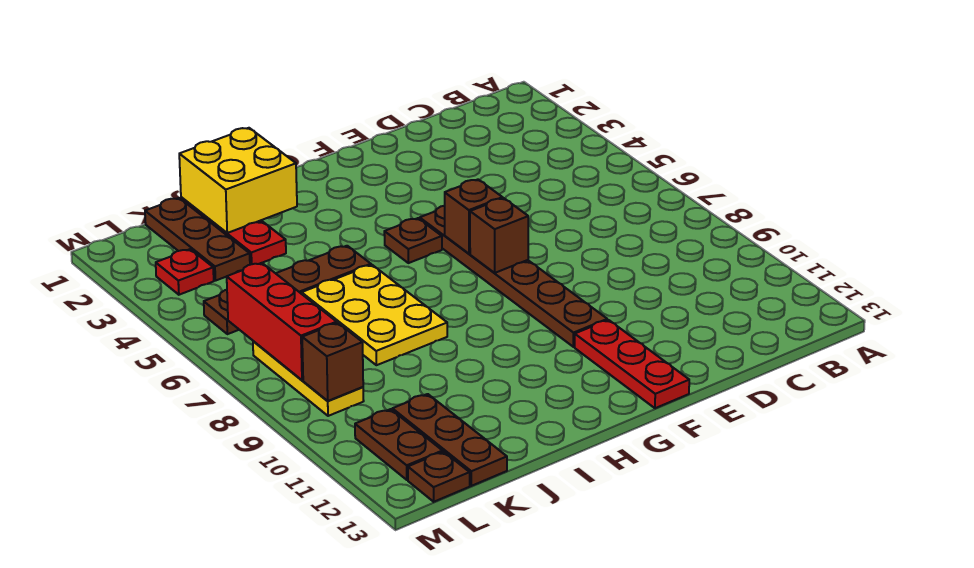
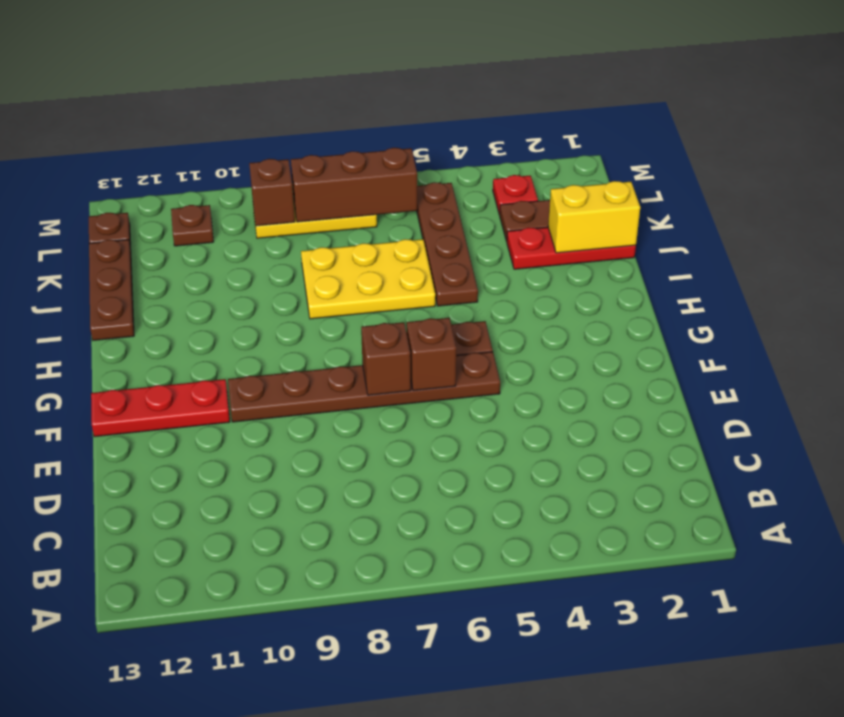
yellow brick I1:J2 level 2 -> yellow brick J1:J2 level 2
brown plate K11:K13 level 1 -> brown plate I13:K13 level 1
red brick L6:L8 level 2 -> brown brick L6:L8 level 2
brown plate L11:L12 level 1 -> brown plate L11 level 1

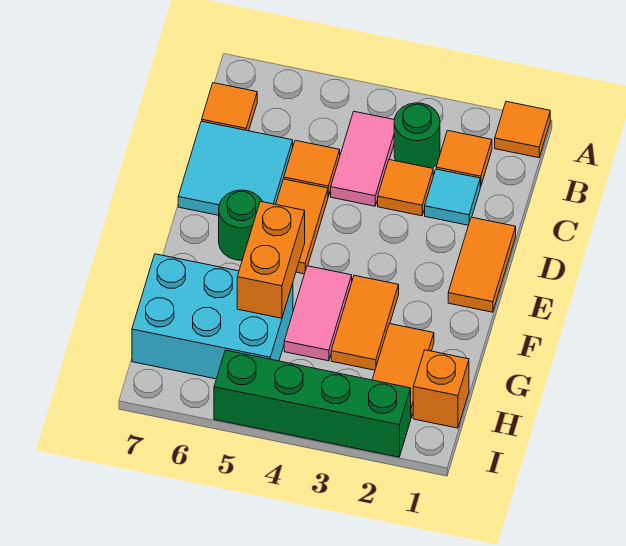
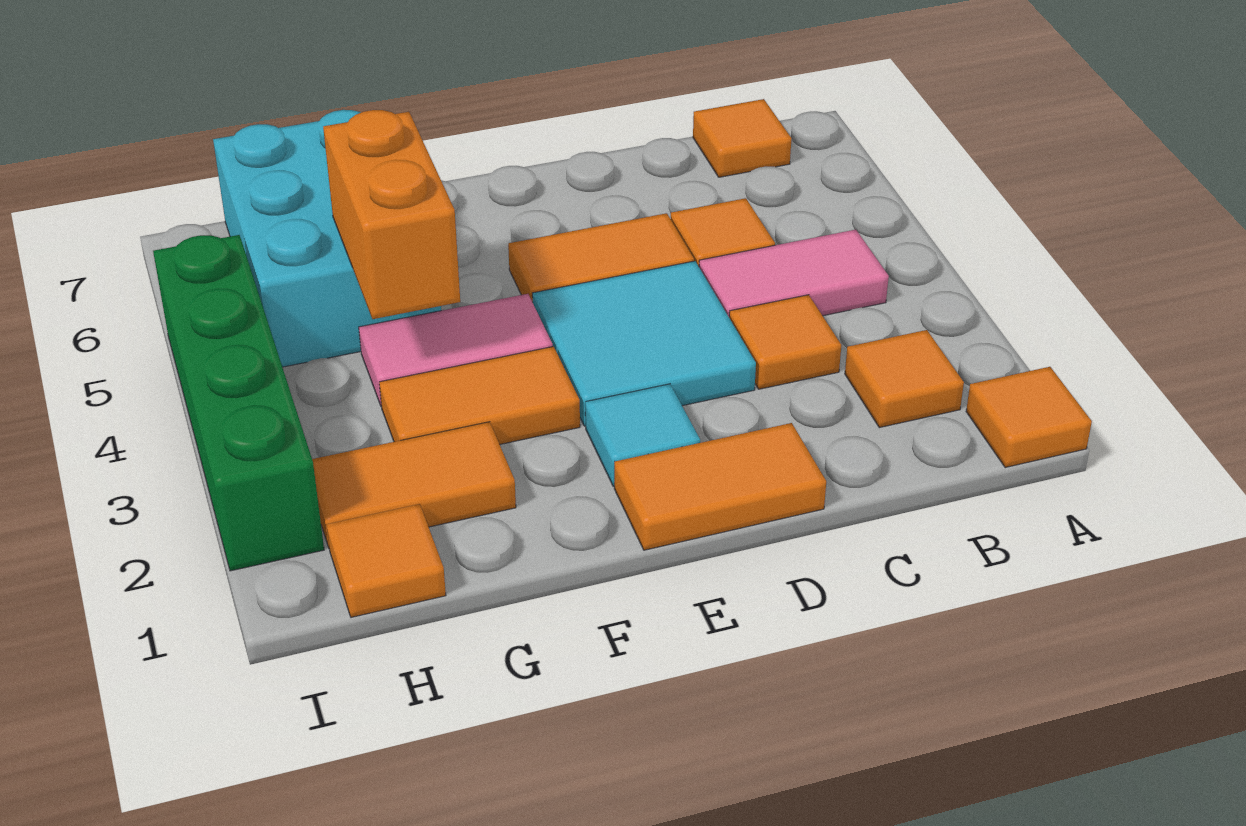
green round brick B3 level 1 -> none
cyan tile C2 level 1 -> cyan tile E2 level 1
cyan tile C6:D7 level 1 -> cyan tile D3:E4 level 1
green round brick E6 level 1 -> none
orange brick F5:G5 level 2 -> orange brick G4:G5 level 2
orange brick H1 level 1 -> orange tile H1 level 1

*-*-*

What is being asked :: Leave the pictures out and print the whole listing precisely.

Answer space ::
yellow brick I1:J2 level 2 -> yellow brick J1:J2 level 2
brown plate K11:K13 level 1 -> brown plate I13:K13 level 1
red brick L6:L8 level 2 -> brown brick L6:L8 level 2
brown plate L11:L12 level 1 -> brown plate L11 level 1

green round brick B3 level 1 -> none
cyan tile C2 level 1 -> cyan tile E2 level 1
cyan tile C6:D7 level 1 -> cyan tile D3:E4 level 1
green round brick E6 level 1 -> none
orange brick F5:G5 level 2 -> orange brick G4:G5 level 2
orange brick H1 level 1 -> orange tile H1 level 1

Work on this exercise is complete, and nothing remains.